GOAL OF THE EXERCISE:
Repeat exactly the lines of the entries below from the one with "RGB pin GND: GND -> none" through the one with "TFT1 pin SCK: A0 -> D5", both ends included, and nothing else.

---------------

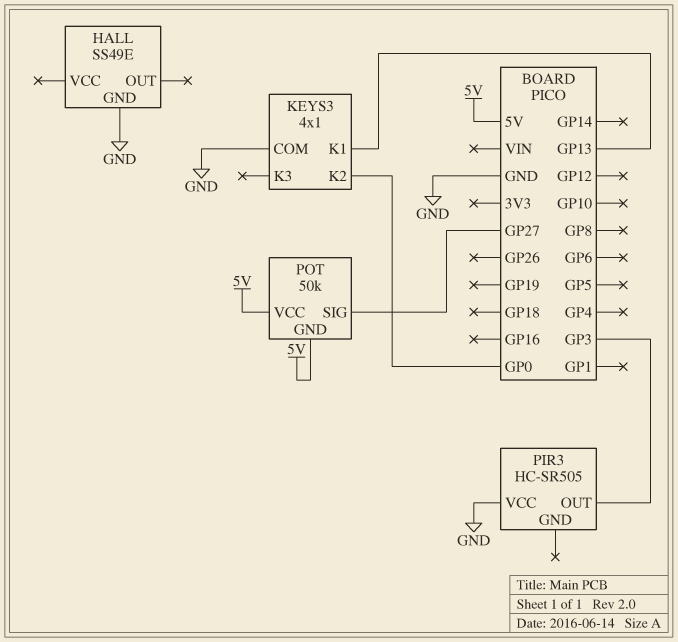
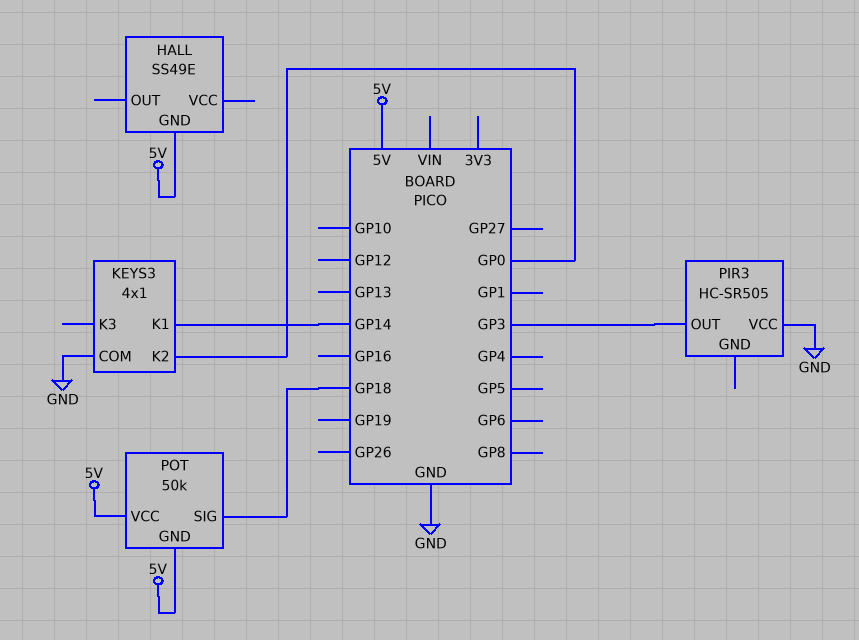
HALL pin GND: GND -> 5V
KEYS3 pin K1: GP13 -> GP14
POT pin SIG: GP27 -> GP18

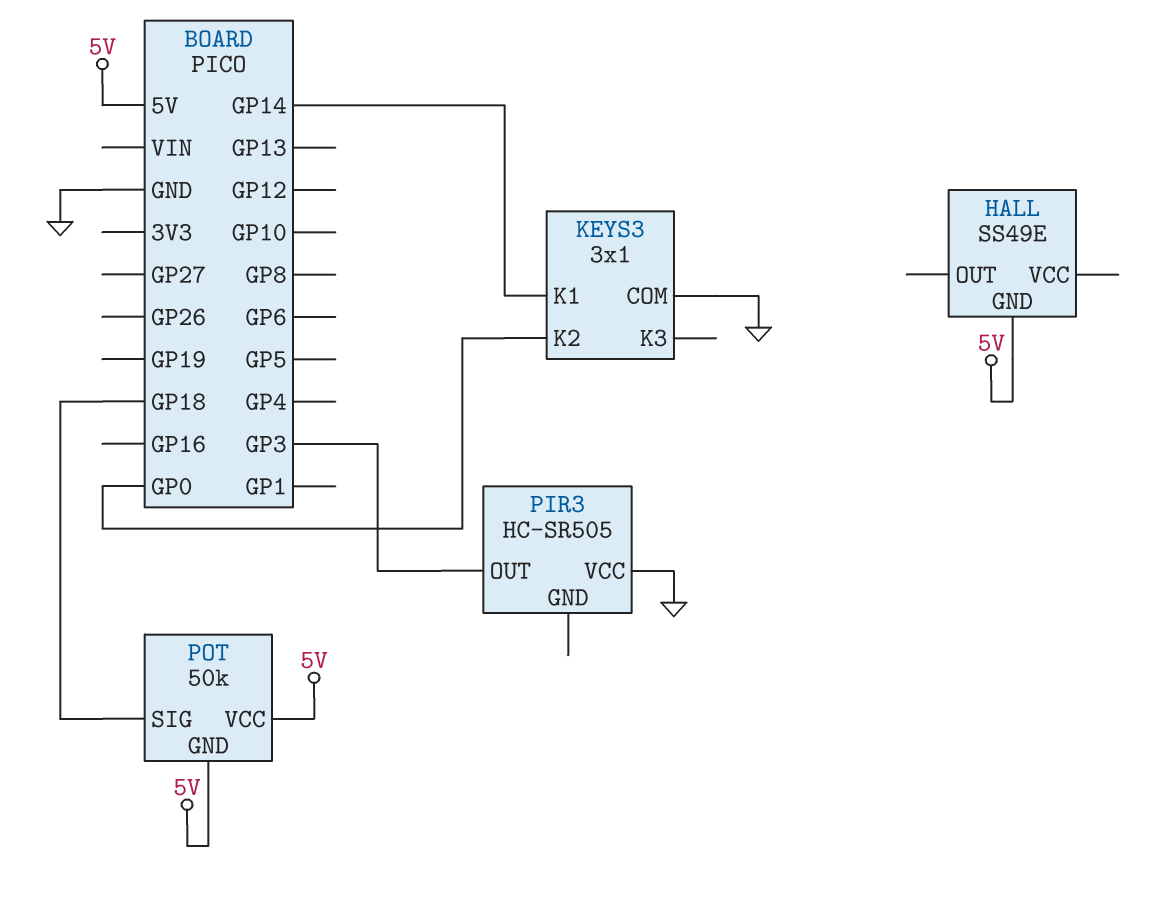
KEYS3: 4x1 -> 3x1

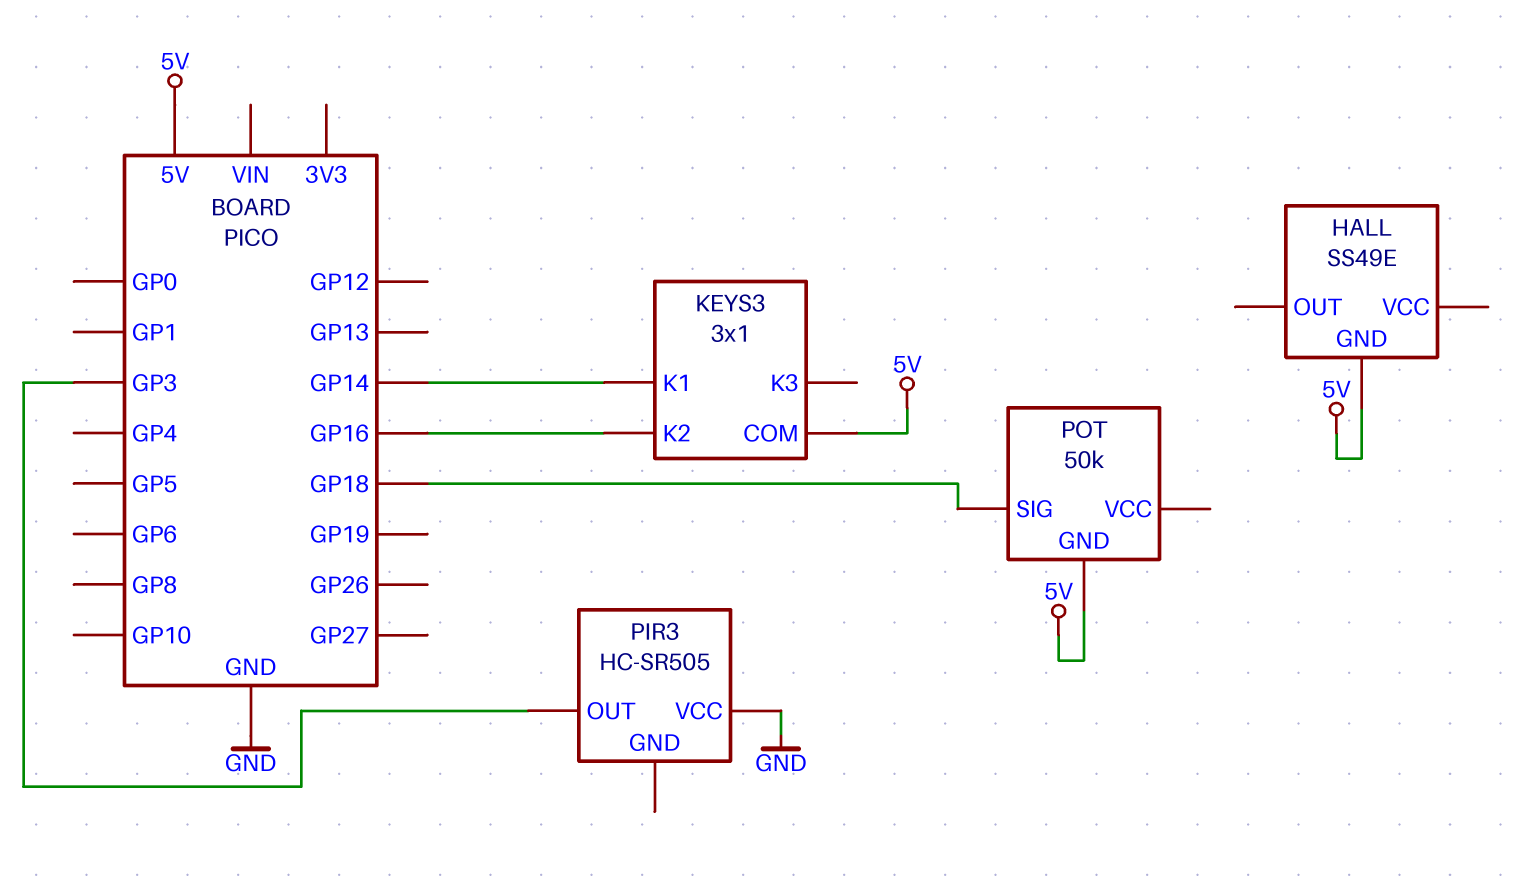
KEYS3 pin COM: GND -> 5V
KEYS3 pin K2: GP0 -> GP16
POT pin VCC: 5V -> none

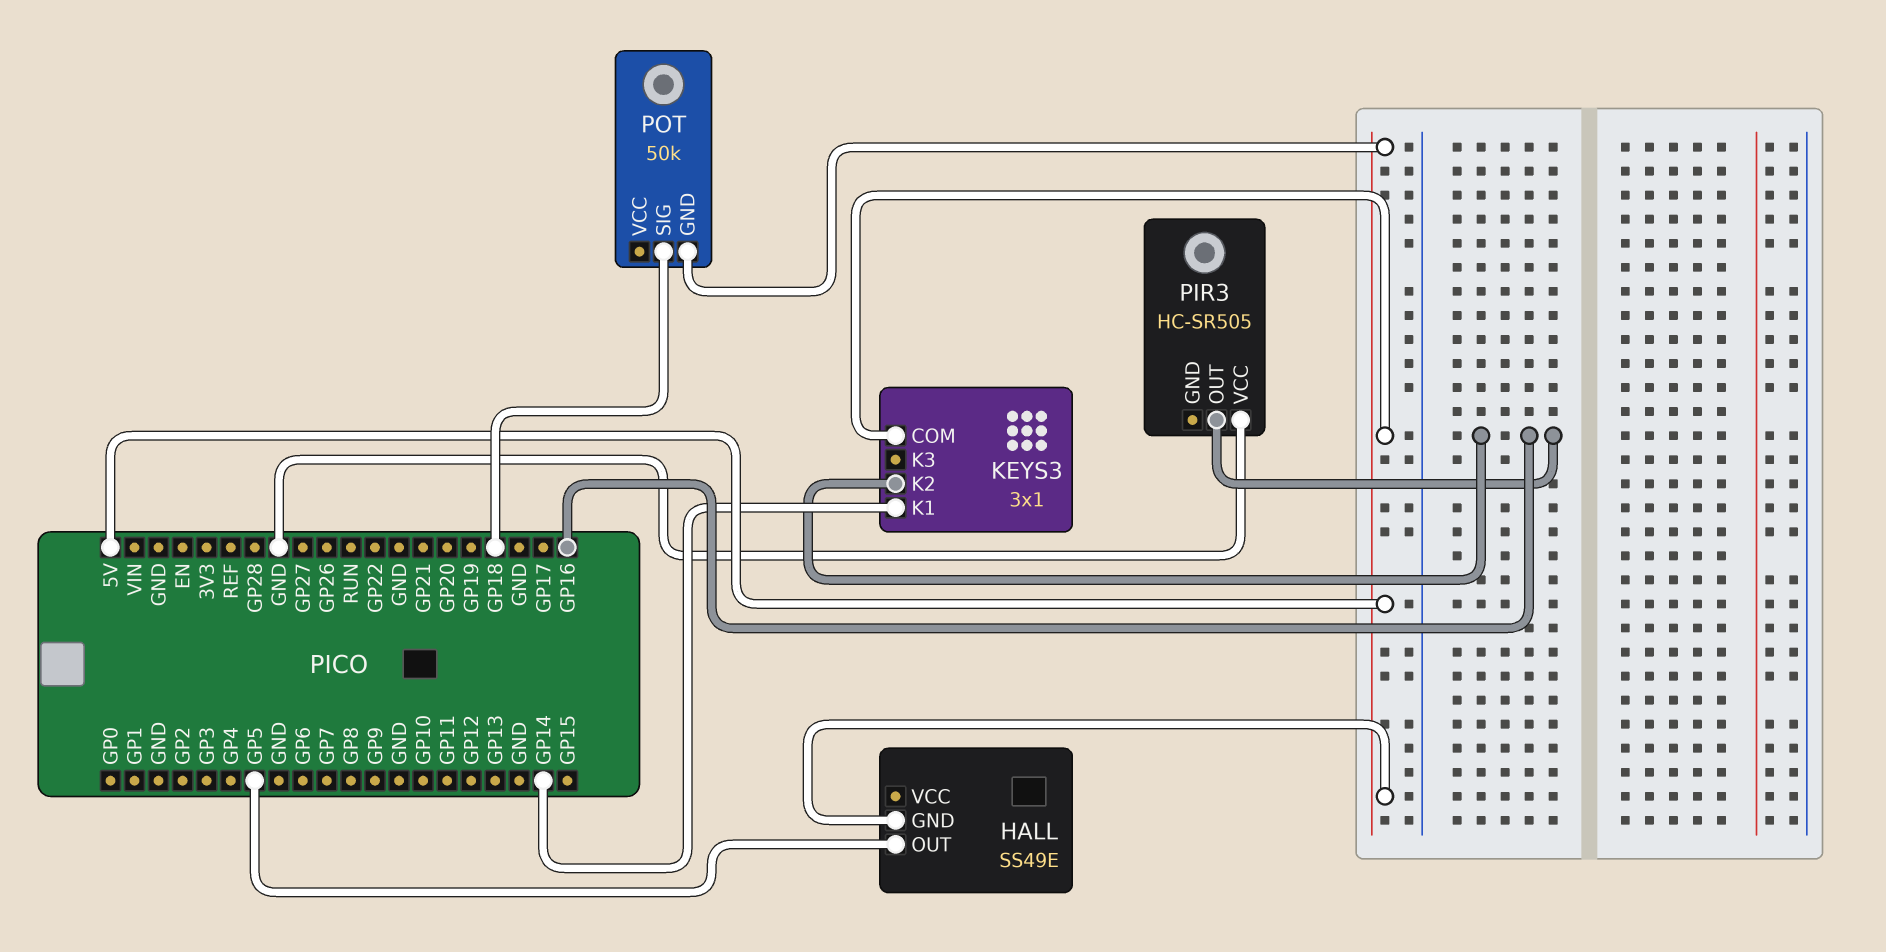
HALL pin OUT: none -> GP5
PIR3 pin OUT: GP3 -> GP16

---------------

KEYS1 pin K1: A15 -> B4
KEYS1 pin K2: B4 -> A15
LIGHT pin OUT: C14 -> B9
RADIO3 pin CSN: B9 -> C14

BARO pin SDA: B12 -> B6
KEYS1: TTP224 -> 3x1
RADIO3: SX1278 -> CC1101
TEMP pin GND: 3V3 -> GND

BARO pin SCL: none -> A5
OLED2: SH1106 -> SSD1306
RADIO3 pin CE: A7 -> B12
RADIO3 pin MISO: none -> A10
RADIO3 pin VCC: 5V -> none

---------------

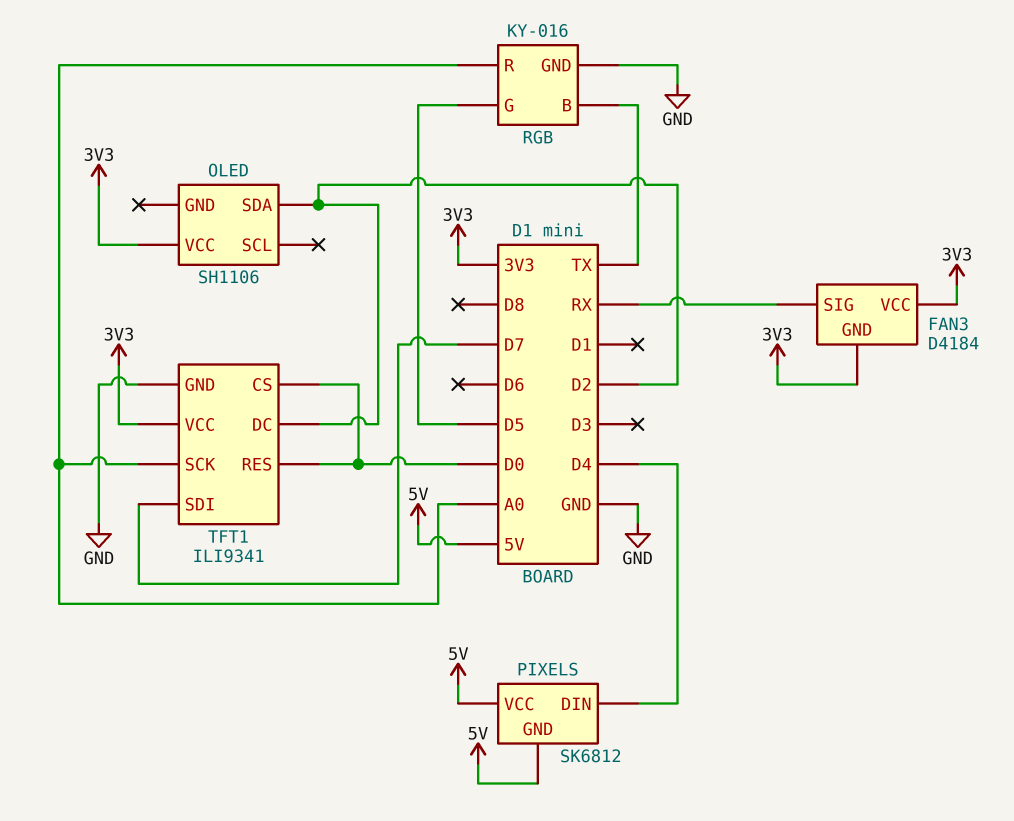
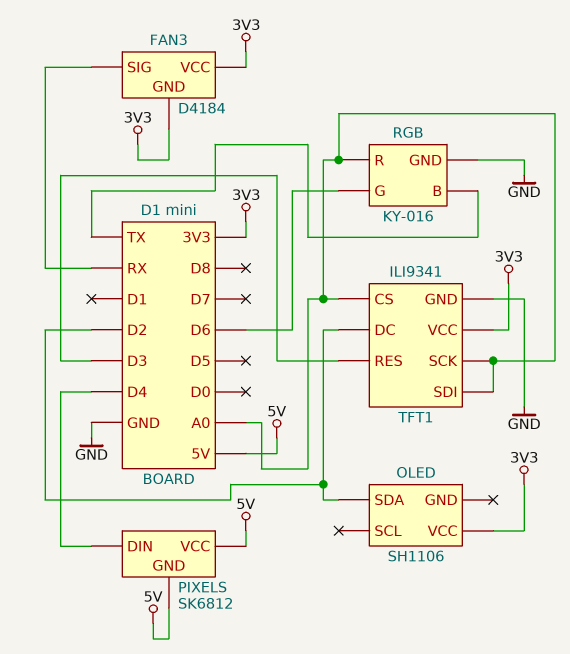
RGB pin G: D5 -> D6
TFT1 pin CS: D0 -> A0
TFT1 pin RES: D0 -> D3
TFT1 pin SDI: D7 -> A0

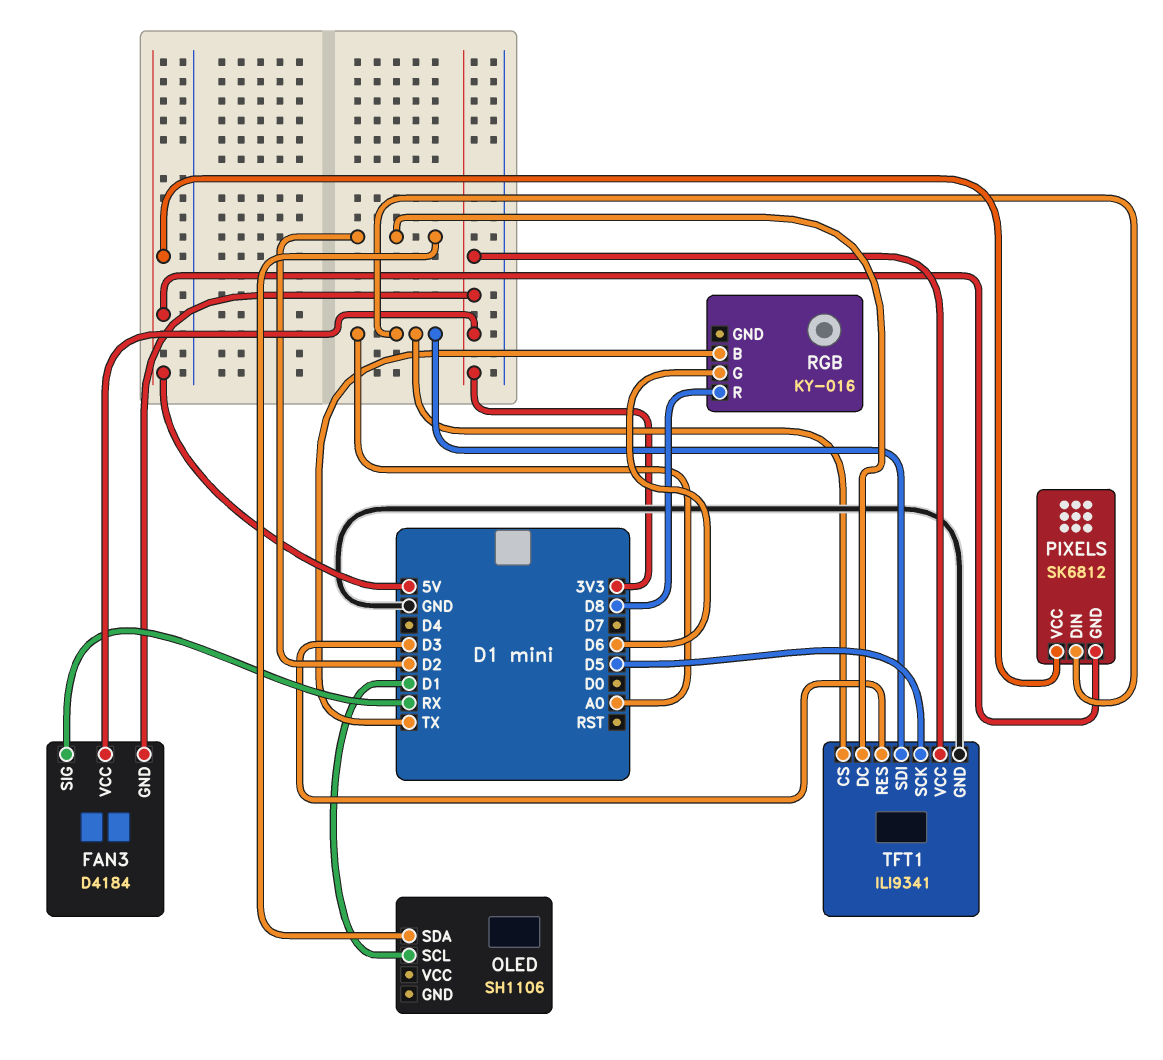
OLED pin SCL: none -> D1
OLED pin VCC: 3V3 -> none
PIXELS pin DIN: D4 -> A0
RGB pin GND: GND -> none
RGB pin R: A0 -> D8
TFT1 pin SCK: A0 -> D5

---------------

RESPONSE BOX:
RGB pin GND: GND -> none
RGB pin R: A0 -> D8
TFT1 pin SCK: A0 -> D5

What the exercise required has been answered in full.